- **ASSIGNED TASK**:
Copy all lines below exactly as written. Leave pictures out.

- **SUPPLIED ENTRIES**:
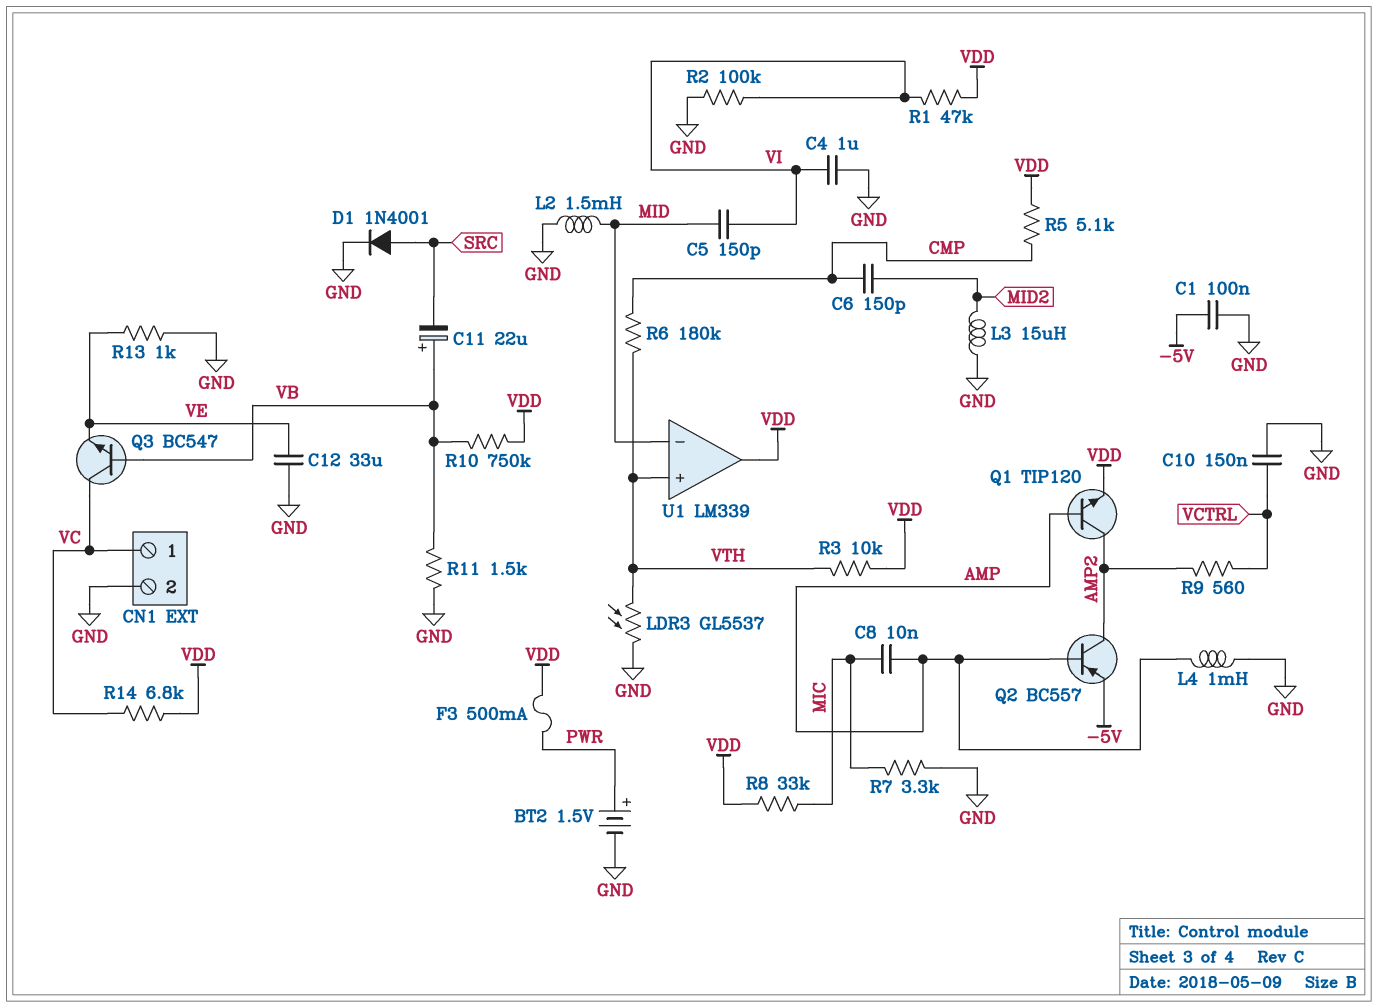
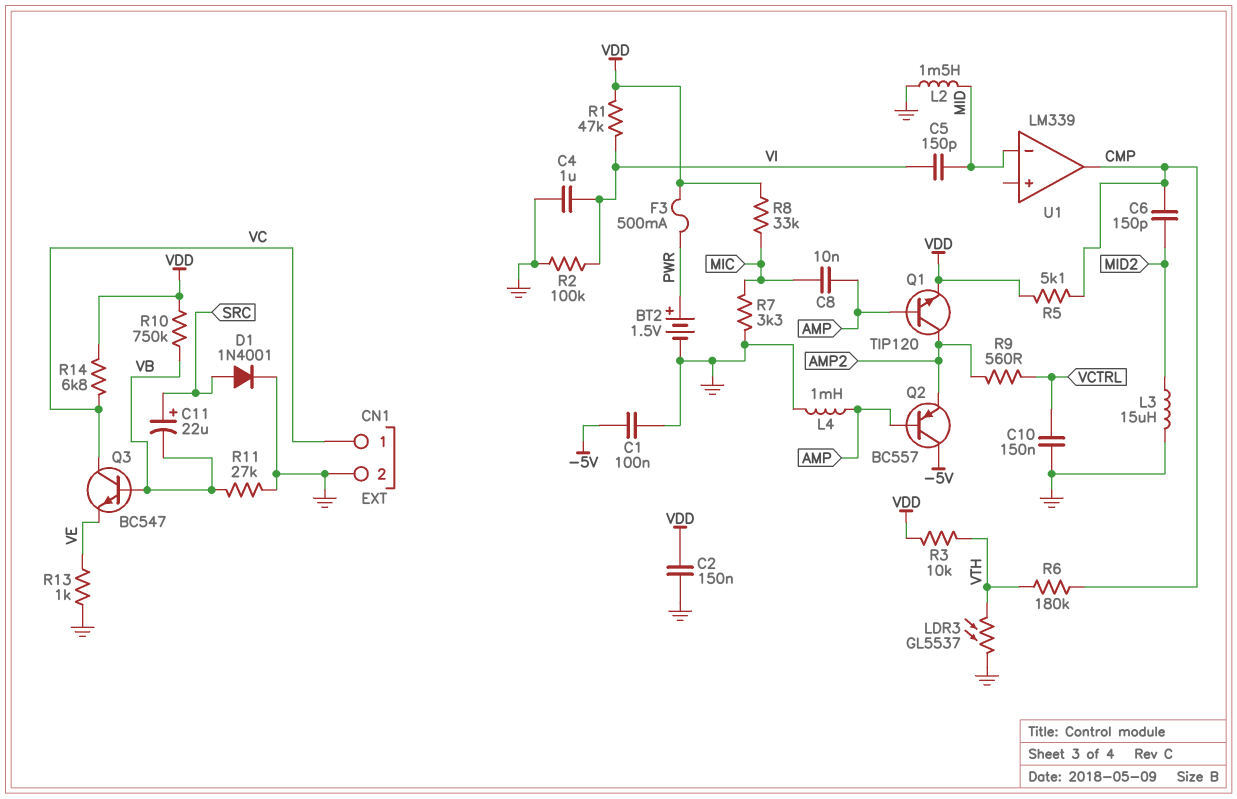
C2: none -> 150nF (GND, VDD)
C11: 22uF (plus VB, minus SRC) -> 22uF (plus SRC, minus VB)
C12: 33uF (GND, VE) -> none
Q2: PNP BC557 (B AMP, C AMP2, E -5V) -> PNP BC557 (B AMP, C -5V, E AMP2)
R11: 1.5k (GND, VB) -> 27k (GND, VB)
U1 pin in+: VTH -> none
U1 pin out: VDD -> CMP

- **RESULT OF THIS TASK**:
C2: none -> 150nF (GND, VDD)
C11: 22uF (plus VB, minus SRC) -> 22uF (plus SRC, minus VB)
C12: 33uF (GND, VE) -> none
Q2: PNP BC557 (B AMP, C AMP2, E -5V) -> PNP BC557 (B AMP, C -5V, E AMP2)
R11: 1.5k (GND, VB) -> 27k (GND, VB)
U1 pin in+: VTH -> none
U1 pin out: VDD -> CMP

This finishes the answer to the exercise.